• [TASK INPUT]
════════════════
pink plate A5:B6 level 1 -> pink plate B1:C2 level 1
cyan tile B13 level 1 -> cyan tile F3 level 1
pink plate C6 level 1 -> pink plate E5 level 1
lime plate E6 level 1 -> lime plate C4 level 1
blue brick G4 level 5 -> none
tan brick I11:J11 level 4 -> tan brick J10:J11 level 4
════════════════
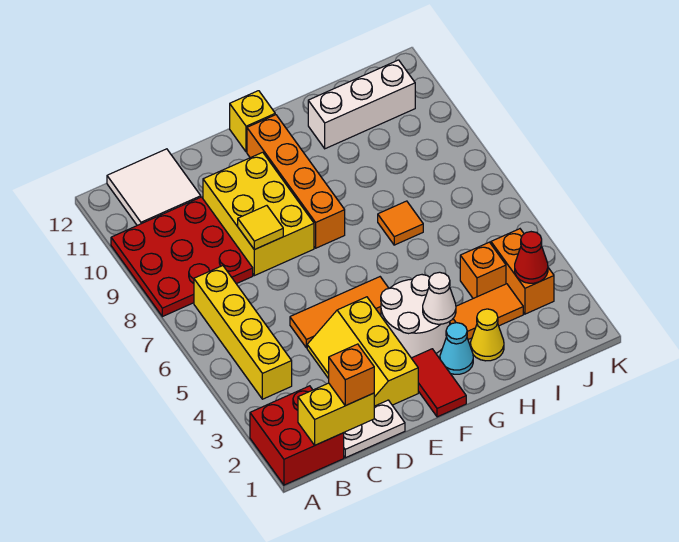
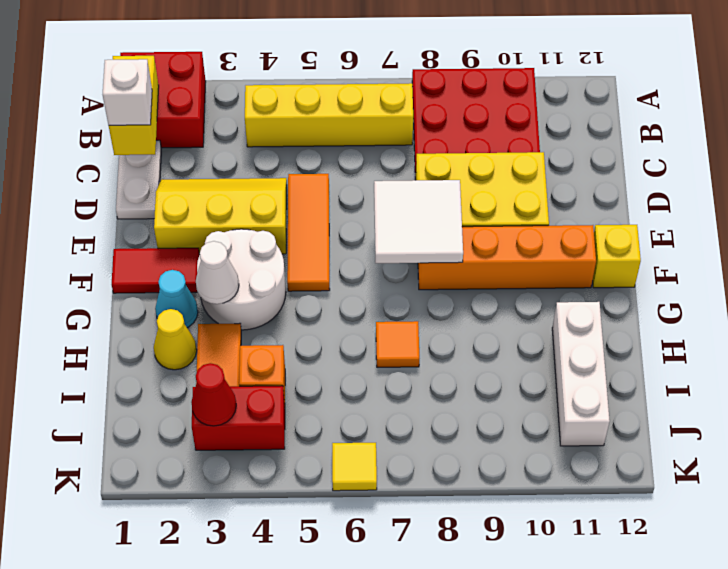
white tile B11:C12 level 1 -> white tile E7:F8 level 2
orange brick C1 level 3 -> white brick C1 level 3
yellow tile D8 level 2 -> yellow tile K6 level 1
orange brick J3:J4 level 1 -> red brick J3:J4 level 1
════════════════
• [PROBLEM REQUIREMENTS]
From the line that has "orange brick C1" through the line that has "orange brick J3:J4", copy every line exactly as it appears above, and leave out all others.

• [ANSWER TO THIS TASK]
orange brick C1 level 3 -> white brick C1 level 3
yellow tile D8 level 2 -> yellow tile K6 level 1
orange brick J3:J4 level 1 -> red brick J3:J4 level 1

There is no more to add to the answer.